• YOUR GOAL: Omit all pictures, then retype the data exactly as given.

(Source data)
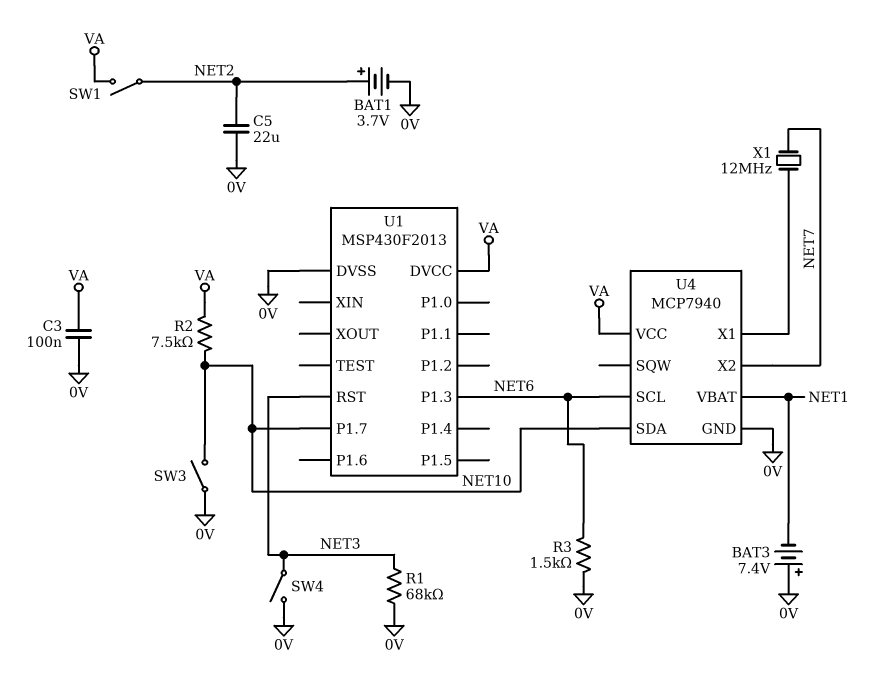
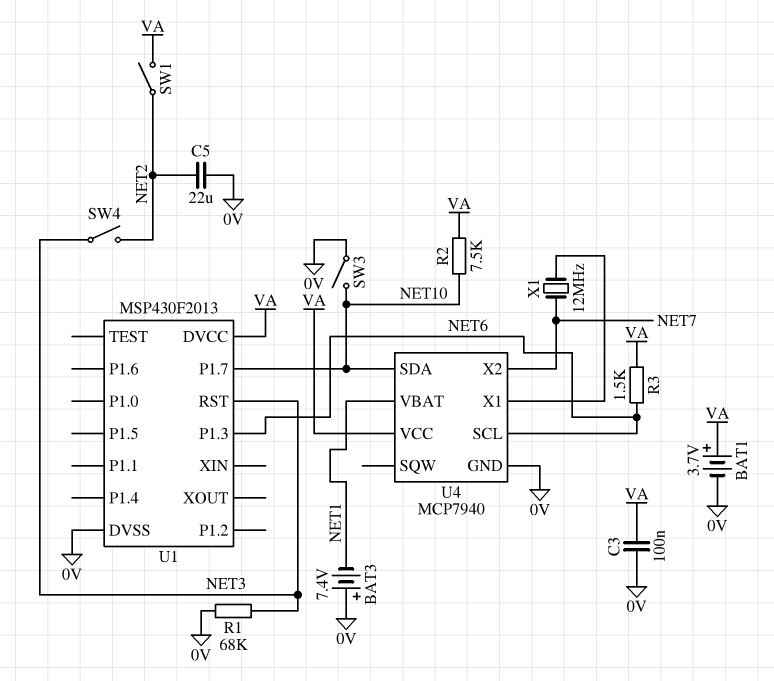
BAT1: 3.7V (plus NET2, minus 0V) -> 3.7V (plus VA, minus 0V)
R3: 1.5k (0V, NET6) -> 1.5k (NET6, VA)
SW4: switch (0V, NET3) -> switch (NET2, NET3)

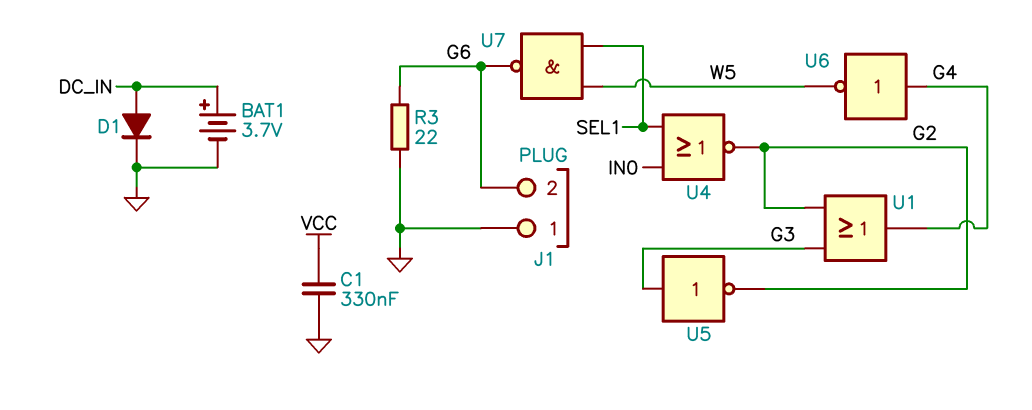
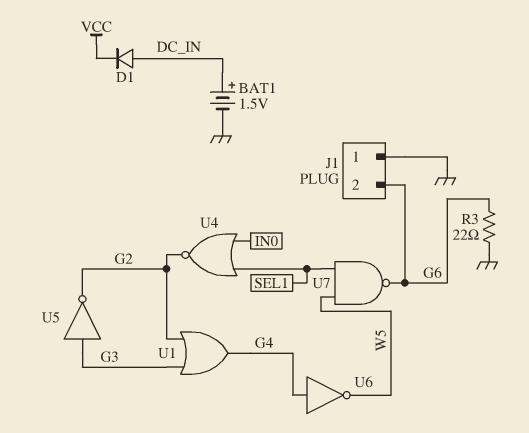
BAT1: 3.7V (plus DC_IN, minus GND) -> 1.5V (plus DC_IN, minus GND)
C1: 330nF (GND, VCC) -> none
D1: diode (A DC_IN, K GND) -> diode (A DC_IN, K VCC)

• TASK ANSWER:
BAT1: 3.7V (plus NET2, minus 0V) -> 3.7V (plus VA, minus 0V)
R3: 1.5k (0V, NET6) -> 1.5k (NET6, VA)
SW4: switch (0V, NET3) -> switch (NET2, NET3)

BAT1: 3.7V (plus DC_IN, minus GND) -> 1.5V (plus DC_IN, minus GND)
C1: 330nF (GND, VCC) -> none
D1: diode (A DC_IN, K GND) -> diode (A DC_IN, K VCC)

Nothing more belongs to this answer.